**Material shown**
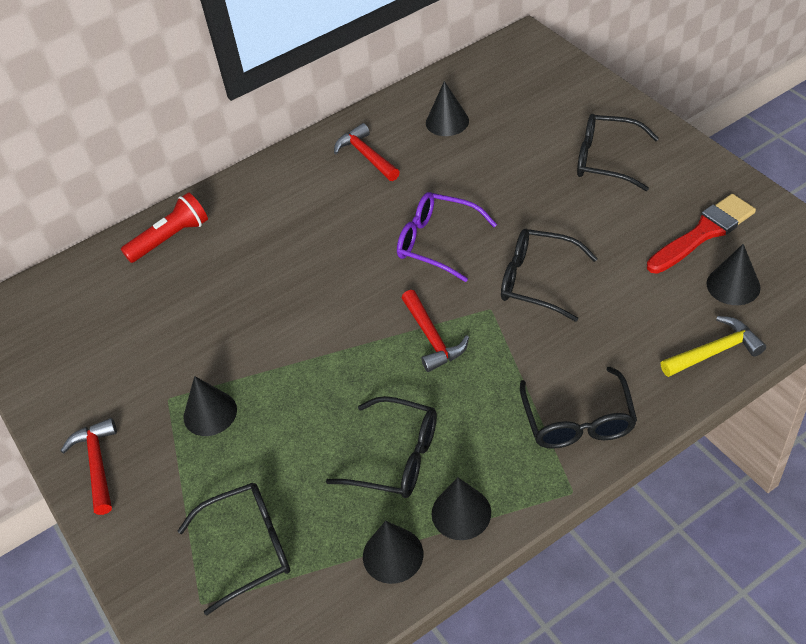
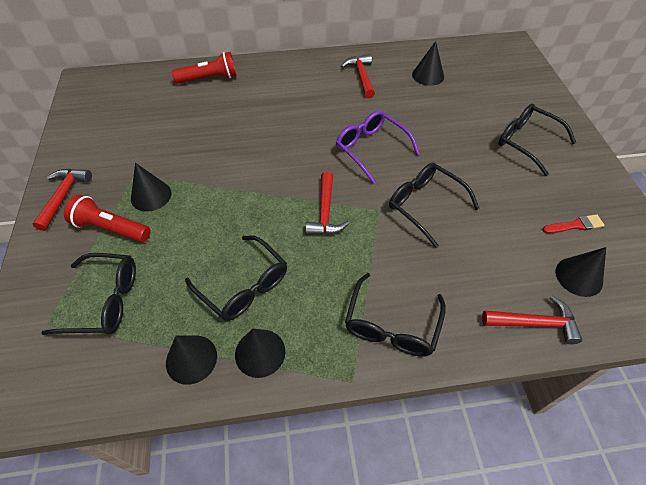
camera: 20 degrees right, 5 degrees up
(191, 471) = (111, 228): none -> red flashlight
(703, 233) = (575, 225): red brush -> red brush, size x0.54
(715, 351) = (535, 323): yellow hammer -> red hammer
...
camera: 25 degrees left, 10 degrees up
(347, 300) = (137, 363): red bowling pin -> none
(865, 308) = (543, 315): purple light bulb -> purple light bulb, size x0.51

**Task brief**
For the lines above, output exactly those from the line containing "camera: 20 degrees right, 5 degrees up" through the line containing "(715, 351) = (535, 323): yellow", and skip the others.

**Answer to the problem**
camera: 20 degrees right, 5 degrees up
(191, 471) = (111, 228): none -> red flashlight
(703, 233) = (575, 225): red brush -> red brush, size x0.54
(715, 351) = (535, 323): yellow hammer -> red hammer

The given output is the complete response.